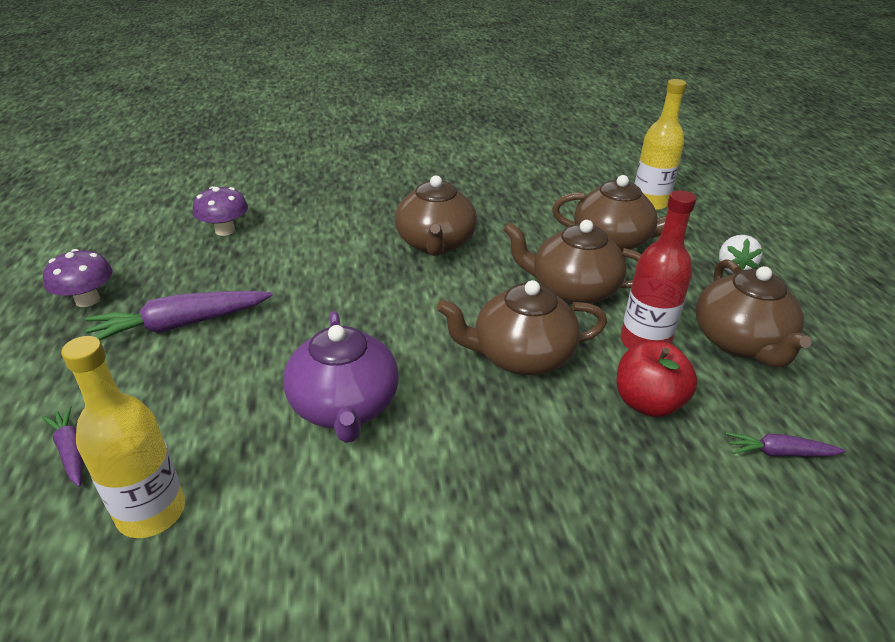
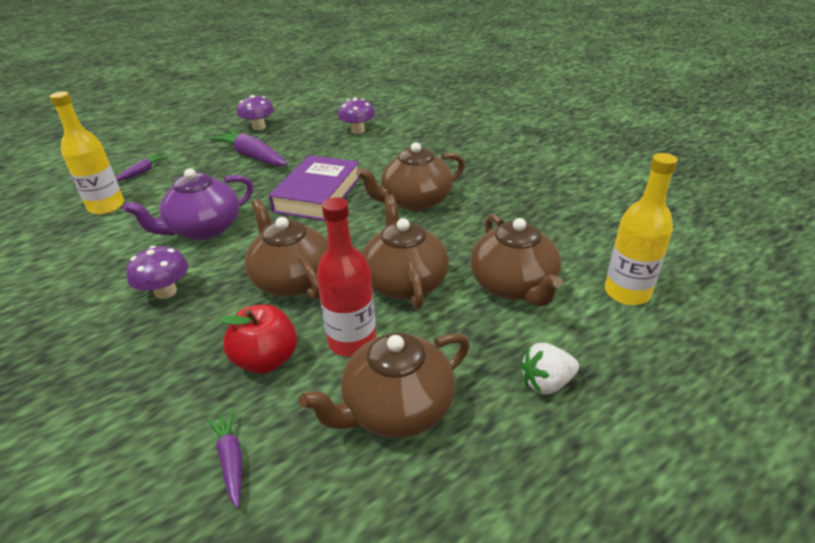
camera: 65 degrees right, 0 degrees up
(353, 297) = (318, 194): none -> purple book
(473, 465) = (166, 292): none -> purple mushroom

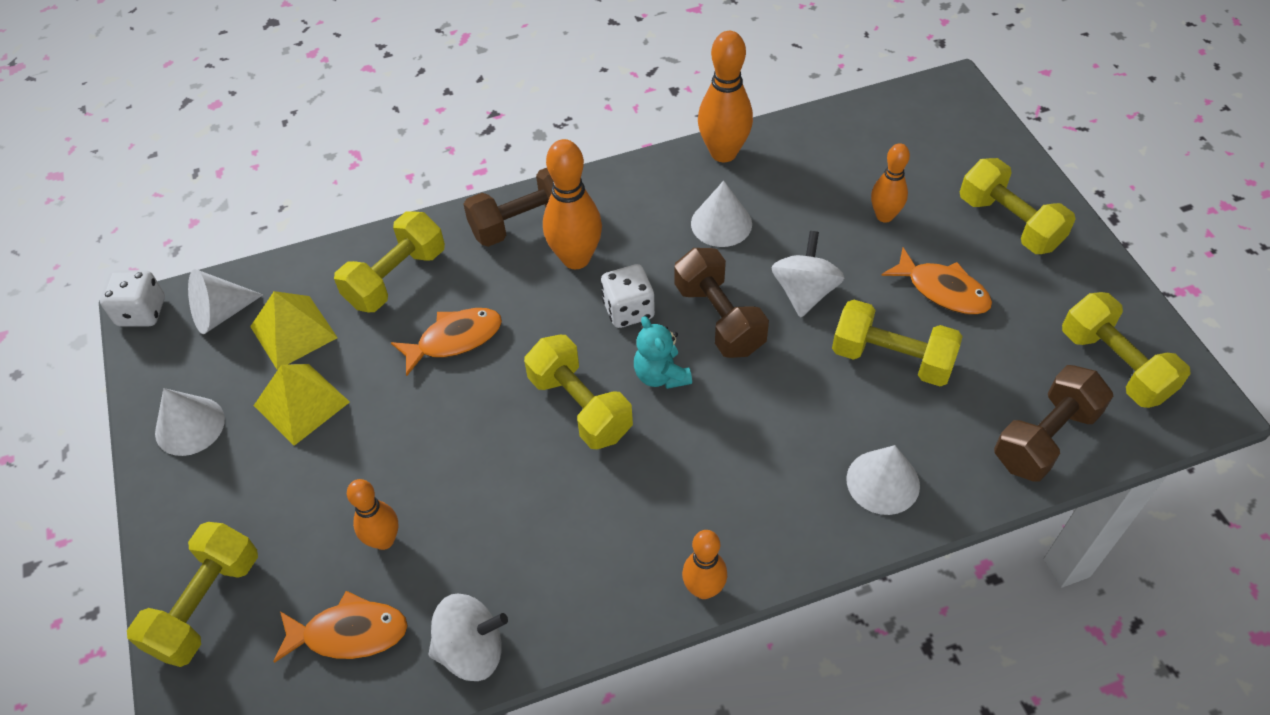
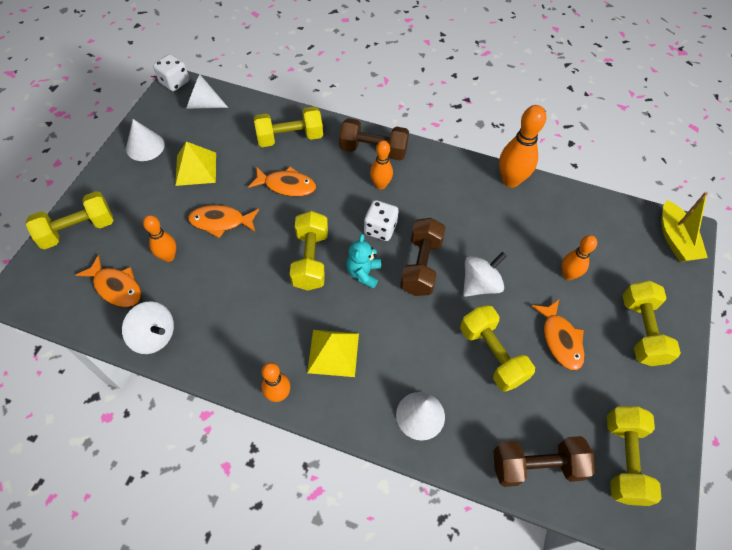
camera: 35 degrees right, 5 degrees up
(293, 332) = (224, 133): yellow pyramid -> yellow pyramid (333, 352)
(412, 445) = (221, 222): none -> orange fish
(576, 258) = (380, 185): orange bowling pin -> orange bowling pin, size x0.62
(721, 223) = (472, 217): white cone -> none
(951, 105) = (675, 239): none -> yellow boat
--
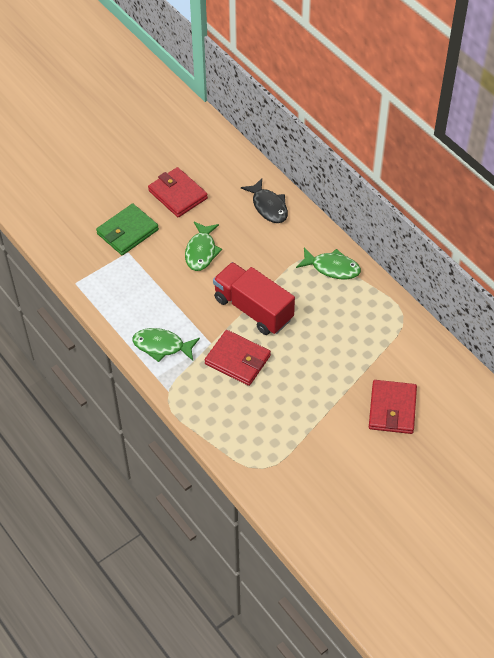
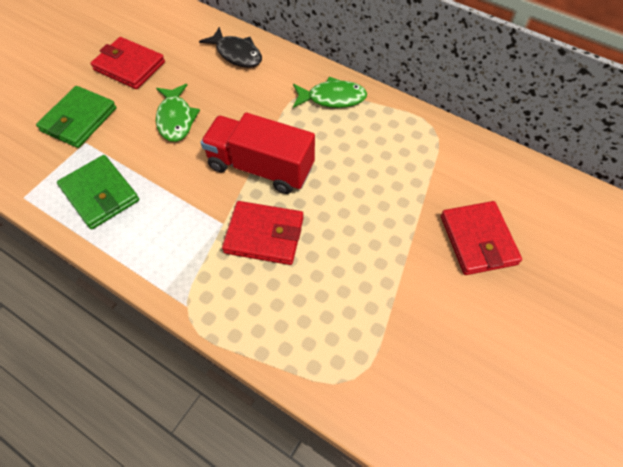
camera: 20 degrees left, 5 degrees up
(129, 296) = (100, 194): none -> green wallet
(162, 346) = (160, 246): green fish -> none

Required work: Wherever the string "fish" appears in the entries above, list that line.

Solved exercise:
(412, 445) = (221, 222): none -> orange fish
(162, 346) = (160, 246): green fish -> none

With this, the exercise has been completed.